** WORK INSTRUCTION **
Type out the whole listing again exactly, pictures omitted.

** MATERIAL PROVIDED **
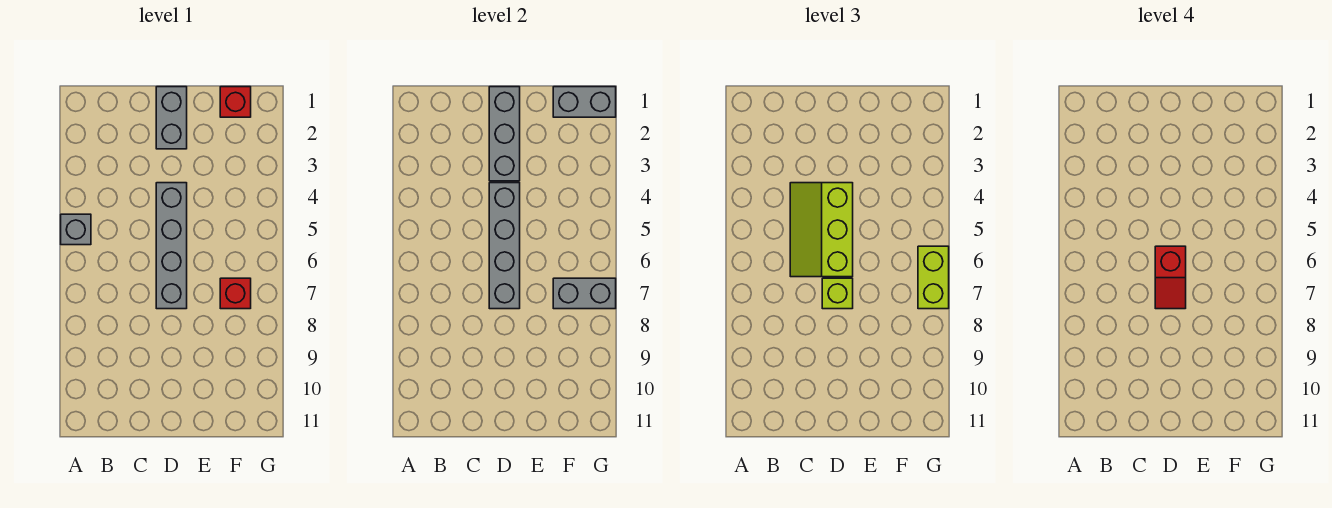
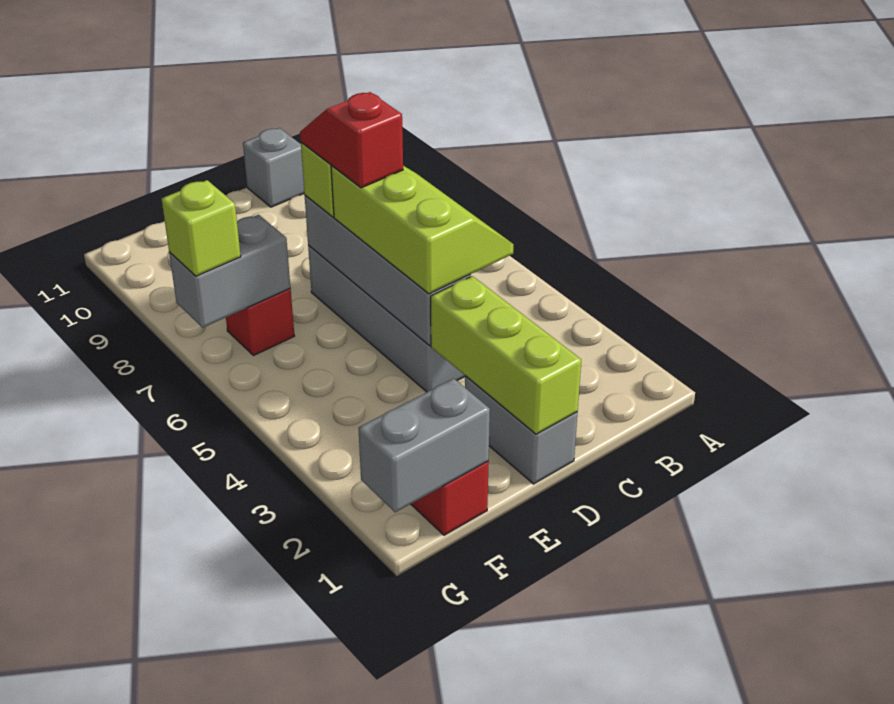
grey brick A5 level 1 -> grey brick C11 level 1
grey brick D1:D3 level 2 -> lime brick D1:D3 level 2
lime brick G6:G7 level 3 -> lime brick G7 level 3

** ANSWER **
grey brick A5 level 1 -> grey brick C11 level 1
grey brick D1:D3 level 2 -> lime brick D1:D3 level 2
lime brick G6:G7 level 3 -> lime brick G7 level 3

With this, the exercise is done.